• _Task to complete_
Omitting all pictures, print the lines of the listing from the one containing "purple cylinder: 2 -> 0" through the final line, both ends included, with no other text.

• _Material provided_

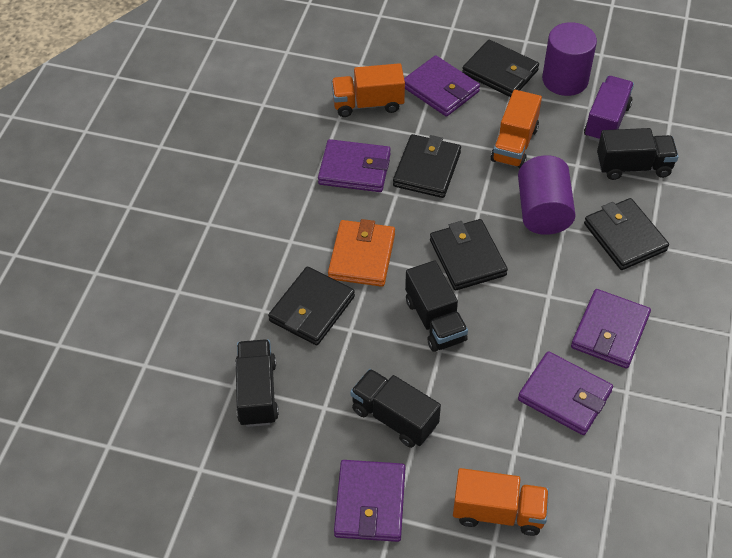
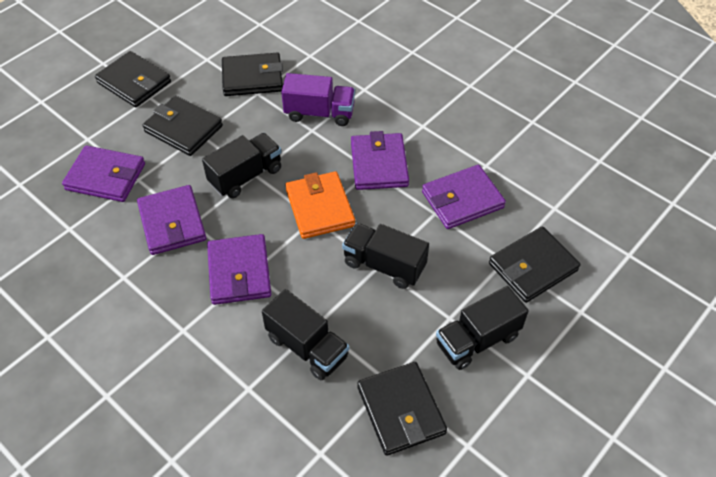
orange truck: 3 -> 0
purple cylinder: 2 -> 0

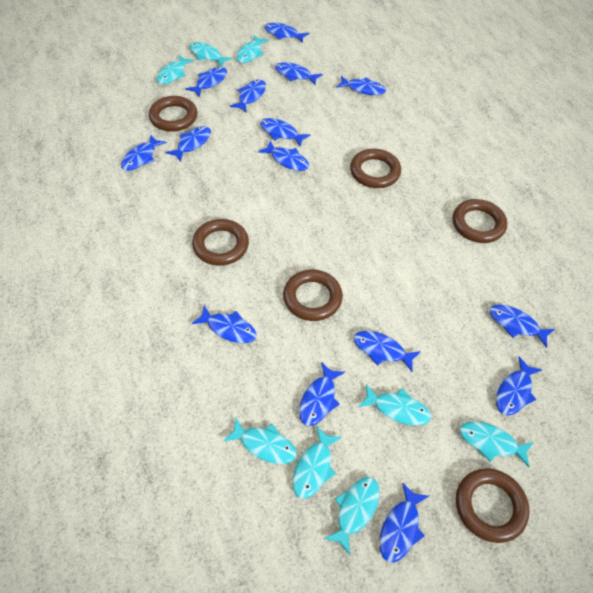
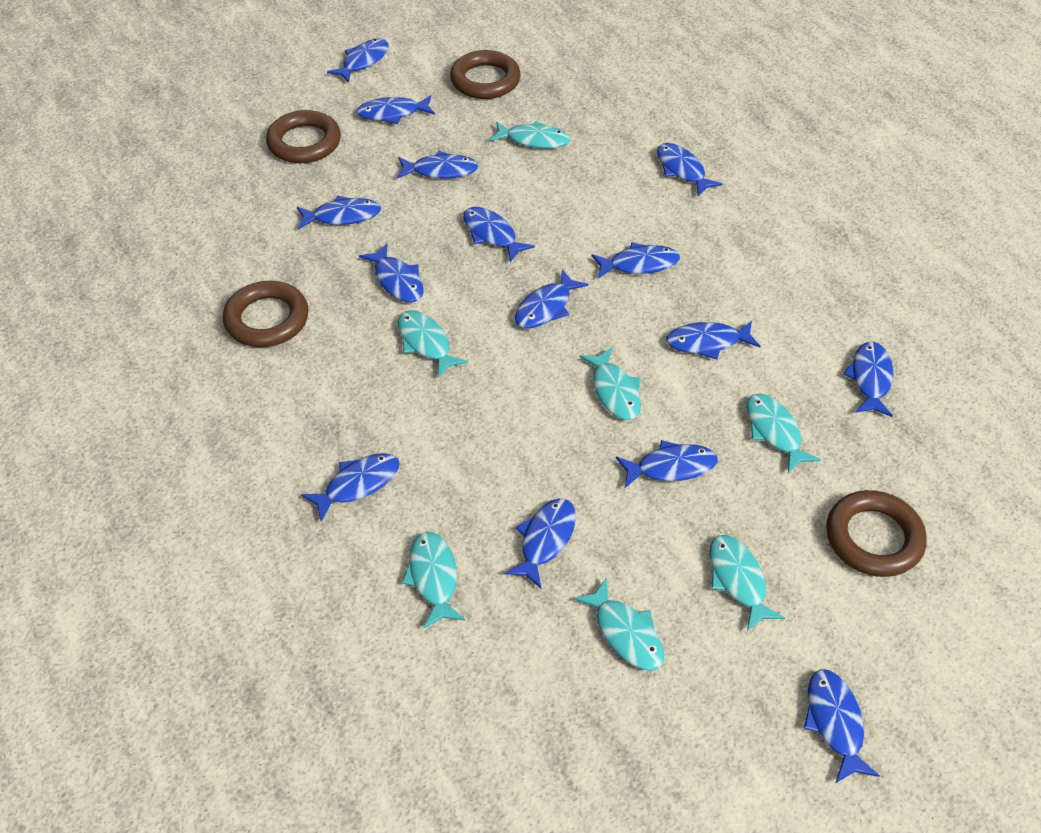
brown ring: 6 -> 4
turquoise fish: 8 -> 7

• _Written reply_
purple cylinder: 2 -> 0

brown ring: 6 -> 4
turquoise fish: 8 -> 7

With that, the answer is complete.